[Opening Data extract section]

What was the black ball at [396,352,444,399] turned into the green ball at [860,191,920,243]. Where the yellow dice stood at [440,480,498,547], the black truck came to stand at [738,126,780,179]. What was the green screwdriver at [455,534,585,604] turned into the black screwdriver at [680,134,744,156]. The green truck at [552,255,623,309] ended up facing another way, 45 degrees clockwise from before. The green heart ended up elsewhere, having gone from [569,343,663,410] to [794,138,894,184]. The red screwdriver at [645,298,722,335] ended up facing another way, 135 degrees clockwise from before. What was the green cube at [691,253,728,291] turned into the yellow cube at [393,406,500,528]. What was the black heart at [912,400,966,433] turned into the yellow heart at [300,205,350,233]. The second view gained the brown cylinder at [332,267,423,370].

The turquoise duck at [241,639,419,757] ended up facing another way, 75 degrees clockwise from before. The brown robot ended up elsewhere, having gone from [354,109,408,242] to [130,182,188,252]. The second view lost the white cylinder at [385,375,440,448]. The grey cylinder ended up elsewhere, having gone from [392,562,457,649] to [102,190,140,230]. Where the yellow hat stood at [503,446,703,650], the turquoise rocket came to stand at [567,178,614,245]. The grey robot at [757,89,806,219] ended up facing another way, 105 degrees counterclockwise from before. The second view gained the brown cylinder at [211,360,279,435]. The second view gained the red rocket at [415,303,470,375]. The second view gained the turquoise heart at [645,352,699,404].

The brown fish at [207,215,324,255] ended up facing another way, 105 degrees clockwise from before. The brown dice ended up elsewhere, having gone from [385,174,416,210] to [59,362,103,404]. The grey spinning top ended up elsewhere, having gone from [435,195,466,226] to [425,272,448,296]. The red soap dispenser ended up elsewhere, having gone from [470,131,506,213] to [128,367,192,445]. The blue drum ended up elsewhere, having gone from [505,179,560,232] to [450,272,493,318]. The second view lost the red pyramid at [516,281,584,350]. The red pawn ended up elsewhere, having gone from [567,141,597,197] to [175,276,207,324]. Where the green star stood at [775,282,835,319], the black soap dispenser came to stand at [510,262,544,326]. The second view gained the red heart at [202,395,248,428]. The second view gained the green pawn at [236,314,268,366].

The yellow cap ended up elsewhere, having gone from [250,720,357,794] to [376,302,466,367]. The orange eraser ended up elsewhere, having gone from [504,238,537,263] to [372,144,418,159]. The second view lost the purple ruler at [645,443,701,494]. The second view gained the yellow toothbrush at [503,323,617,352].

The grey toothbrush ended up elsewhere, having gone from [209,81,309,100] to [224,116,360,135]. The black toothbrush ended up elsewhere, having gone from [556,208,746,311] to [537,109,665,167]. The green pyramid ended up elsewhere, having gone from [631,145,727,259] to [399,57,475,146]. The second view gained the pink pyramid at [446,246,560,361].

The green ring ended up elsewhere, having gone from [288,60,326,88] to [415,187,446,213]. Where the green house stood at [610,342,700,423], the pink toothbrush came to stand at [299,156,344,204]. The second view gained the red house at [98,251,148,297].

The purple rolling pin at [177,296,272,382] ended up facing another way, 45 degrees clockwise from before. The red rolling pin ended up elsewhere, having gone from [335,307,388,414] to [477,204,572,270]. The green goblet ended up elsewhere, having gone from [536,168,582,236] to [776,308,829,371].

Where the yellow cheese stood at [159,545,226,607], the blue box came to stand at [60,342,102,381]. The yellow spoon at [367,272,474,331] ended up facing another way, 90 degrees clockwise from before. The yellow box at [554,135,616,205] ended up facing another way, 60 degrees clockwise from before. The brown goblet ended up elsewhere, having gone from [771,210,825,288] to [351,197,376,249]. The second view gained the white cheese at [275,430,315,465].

[Closing Data extract section]

Reproduce the data in full. Nothing in it may be altered.

What was the black ball at [396,352,444,399] turned into the green ball at [860,191,920,243]. Where the yellow dice stood at [440,480,498,547], the black truck came to stand at [738,126,780,179]. What was the green screwdriver at [455,534,585,604] turned into the black screwdriver at [680,134,744,156]. The green truck at [552,255,623,309] ended up facing another way, 45 degrees clockwise from before. The green heart ended up elsewhere, having gone from [569,343,663,410] to [794,138,894,184]. The red screwdriver at [645,298,722,335] ended up facing another way, 135 degrees clockwise from before. What was the green cube at [691,253,728,291] turned into the yellow cube at [393,406,500,528]. What was the black heart at [912,400,966,433] turned into the yellow heart at [300,205,350,233]. The second view gained the brown cylinder at [332,267,423,370].

The turquoise duck at [241,639,419,757] ended up facing another way, 75 degrees clockwise from before. The brown robot ended up elsewhere, having gone from [354,109,408,242] to [130,182,188,252]. The second view lost the white cylinder at [385,375,440,448]. The grey cylinder ended up elsewhere, having gone from [392,562,457,649] to [102,190,140,230]. Where the yellow hat stood at [503,446,703,650], the turquoise rocket came to stand at [567,178,614,245]. The grey robot at [757,89,806,219] ended up facing another way, 105 degrees counterclockwise from before. The second view gained the brown cylinder at [211,360,279,435]. The second view gained the red rocket at [415,303,470,375]. The second view gained the turquoise heart at [645,352,699,404].

The brown fish at [207,215,324,255] ended up facing another way, 105 degrees clockwise from before. The brown dice ended up elsewhere, having gone from [385,174,416,210] to [59,362,103,404]. The grey spinning top ended up elsewhere, having gone from [435,195,466,226] to [425,272,448,296]. The red soap dispenser ended up elsewhere, having gone from [470,131,506,213] to [128,367,192,445]. The blue drum ended up elsewhere, having gone from [505,179,560,232] to [450,272,493,318]. The second view lost the red pyramid at [516,281,584,350]. The red pawn ended up elsewhere, having gone from [567,141,597,197] to [175,276,207,324]. Where the green star stood at [775,282,835,319], the black soap dispenser came to stand at [510,262,544,326]. The second view gained the red heart at [202,395,248,428]. The second view gained the green pawn at [236,314,268,366].

The yellow cap ended up elsewhere, having gone from [250,720,357,794] to [376,302,466,367]. The orange eraser ended up elsewhere, having gone from [504,238,537,263] to [372,144,418,159]. The second view lost the purple ruler at [645,443,701,494]. The second view gained the yellow toothbrush at [503,323,617,352].

The grey toothbrush ended up elsewhere, having gone from [209,81,309,100] to [224,116,360,135]. The black toothbrush ended up elsewhere, having gone from [556,208,746,311] to [537,109,665,167]. The green pyramid ended up elsewhere, having gone from [631,145,727,259] to [399,57,475,146]. The second view gained the pink pyramid at [446,246,560,361].

The green ring ended up elsewhere, having gone from [288,60,326,88] to [415,187,446,213]. Where the green house stood at [610,342,700,423], the pink toothbrush came to stand at [299,156,344,204]. The second view gained the red house at [98,251,148,297].

The purple rolling pin at [177,296,272,382] ended up facing another way, 45 degrees clockwise from before. The red rolling pin ended up elsewhere, having gone from [335,307,388,414] to [477,204,572,270]. The green goblet ended up elsewhere, having gone from [536,168,582,236] to [776,308,829,371].

Where the yellow cheese stood at [159,545,226,607], the blue box came to stand at [60,342,102,381]. The yellow spoon at [367,272,474,331] ended up facing another way, 90 degrees clockwise from before. The yellow box at [554,135,616,205] ended up facing another way, 60 degrees clockwise from before. The brown goblet ended up elsewhere, having gone from [771,210,825,288] to [351,197,376,249]. The second view gained the white cheese at [275,430,315,465].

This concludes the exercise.